(Task material Opens)
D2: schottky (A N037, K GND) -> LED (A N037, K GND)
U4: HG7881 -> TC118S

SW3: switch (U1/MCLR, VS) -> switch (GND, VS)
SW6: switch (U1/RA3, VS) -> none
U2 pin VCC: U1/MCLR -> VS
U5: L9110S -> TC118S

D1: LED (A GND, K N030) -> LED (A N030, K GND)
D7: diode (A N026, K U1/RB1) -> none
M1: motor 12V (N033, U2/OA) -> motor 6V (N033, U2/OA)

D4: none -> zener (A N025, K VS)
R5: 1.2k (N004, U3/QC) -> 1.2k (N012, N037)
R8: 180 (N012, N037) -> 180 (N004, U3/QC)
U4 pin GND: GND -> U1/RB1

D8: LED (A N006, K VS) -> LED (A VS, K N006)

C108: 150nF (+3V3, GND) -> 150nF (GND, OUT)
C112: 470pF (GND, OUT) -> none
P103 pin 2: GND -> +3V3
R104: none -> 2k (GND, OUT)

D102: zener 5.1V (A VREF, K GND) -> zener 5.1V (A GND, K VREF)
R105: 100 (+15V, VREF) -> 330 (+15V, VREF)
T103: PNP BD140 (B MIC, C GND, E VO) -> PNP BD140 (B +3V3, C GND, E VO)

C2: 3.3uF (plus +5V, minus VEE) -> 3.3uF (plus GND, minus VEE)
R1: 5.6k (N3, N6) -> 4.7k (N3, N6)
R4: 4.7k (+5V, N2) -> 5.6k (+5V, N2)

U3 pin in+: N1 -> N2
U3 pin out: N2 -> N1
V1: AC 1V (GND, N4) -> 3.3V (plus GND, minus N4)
(Task material Closes)
**Assignment**
The entries above are to be retyped exactly.

**Answer area**
D2: schottky (A N037, K GND) -> LED (A N037, K GND)
U4: HG7881 -> TC118S

SW3: switch (U1/MCLR, VS) -> switch (GND, VS)
SW6: switch (U1/RA3, VS) -> none
U2 pin VCC: U1/MCLR -> VS
U5: L9110S -> TC118S

D1: LED (A GND, K N030) -> LED (A N030, K GND)
D7: diode (A N026, K U1/RB1) -> none
M1: motor 12V (N033, U2/OA) -> motor 6V (N033, U2/OA)

D4: none -> zener (A N025, K VS)
R5: 1.2k (N004, U3/QC) -> 1.2k (N012, N037)
R8: 180 (N012, N037) -> 180 (N004, U3/QC)
U4 pin GND: GND -> U1/RB1

D8: LED (A N006, K VS) -> LED (A VS, K N006)

C108: 150nF (+3V3, GND) -> 150nF (GND, OUT)
C112: 470pF (GND, OUT) -> none
P103 pin 2: GND -> +3V3
R104: none -> 2k (GND, OUT)

D102: zener 5.1V (A VREF, K GND) -> zener 5.1V (A GND, K VREF)
R105: 100 (+15V, VREF) -> 330 (+15V, VREF)
T103: PNP BD140 (B MIC, C GND, E VO) -> PNP BD140 (B +3V3, C GND, E VO)

C2: 3.3uF (plus +5V, minus VEE) -> 3.3uF (plus GND, minus VEE)
R1: 5.6k (N3, N6) -> 4.7k (N3, N6)
R4: 4.7k (+5V, N2) -> 5.6k (+5V, N2)

U3 pin in+: N1 -> N2
U3 pin out: N2 -> N1
V1: AC 1V (GND, N4) -> 3.3V (plus GND, minus N4)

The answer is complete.